(DATA EXTRACT)
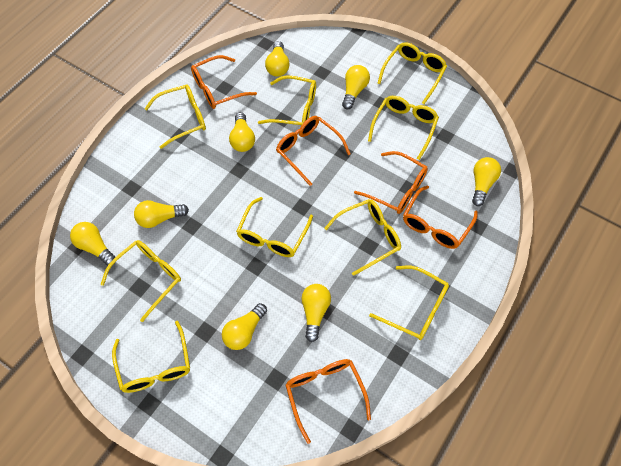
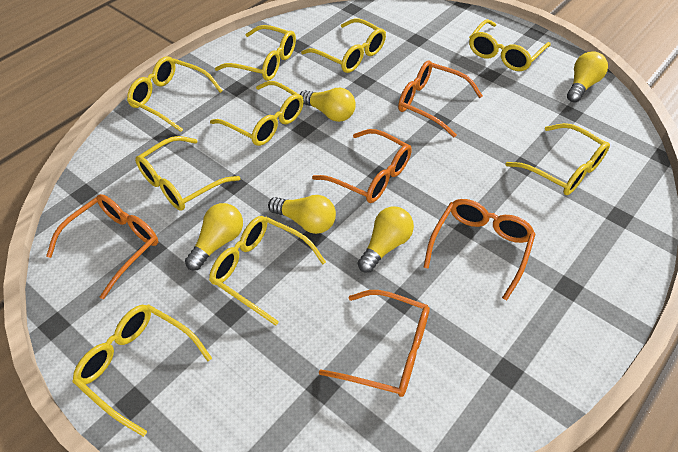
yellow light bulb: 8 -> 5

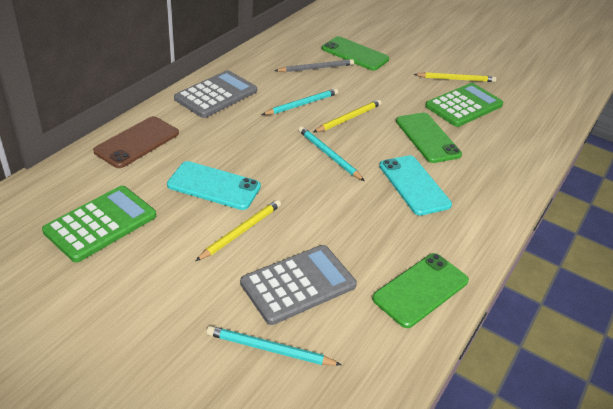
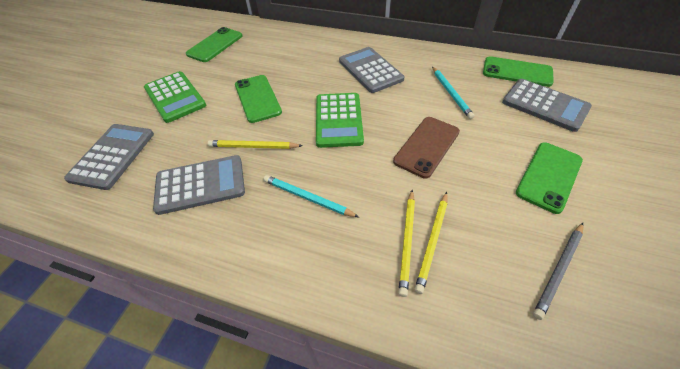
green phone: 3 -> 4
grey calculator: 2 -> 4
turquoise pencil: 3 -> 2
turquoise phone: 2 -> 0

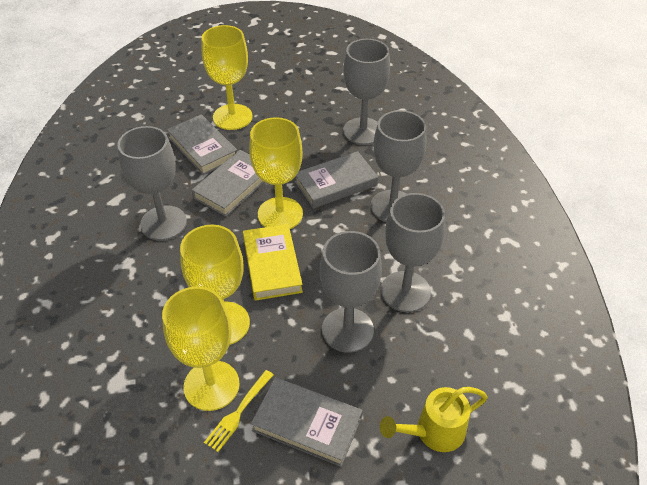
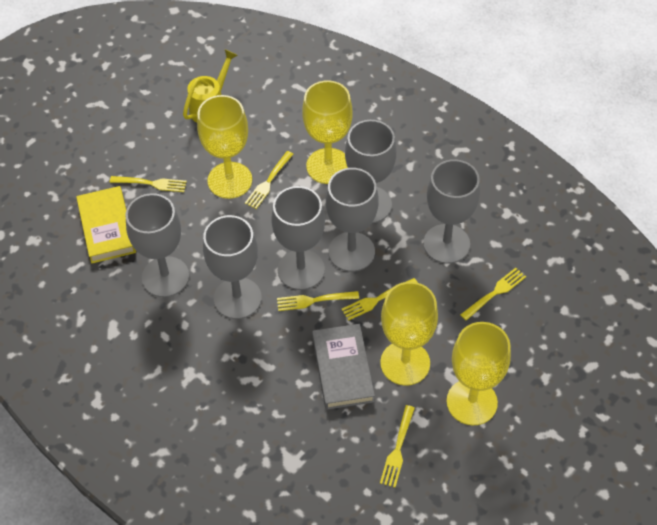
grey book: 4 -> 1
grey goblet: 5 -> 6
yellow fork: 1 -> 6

(PROBLEM DETAILS)
Could the listing above be printed again in full, with every picture omitted?

(RESPONSE AREA)
yellow light bulb: 8 -> 5

green phone: 3 -> 4
grey calculator: 2 -> 4
turquoise pencil: 3 -> 2
turquoise phone: 2 -> 0

grey book: 4 -> 1
grey goblet: 5 -> 6
yellow fork: 1 -> 6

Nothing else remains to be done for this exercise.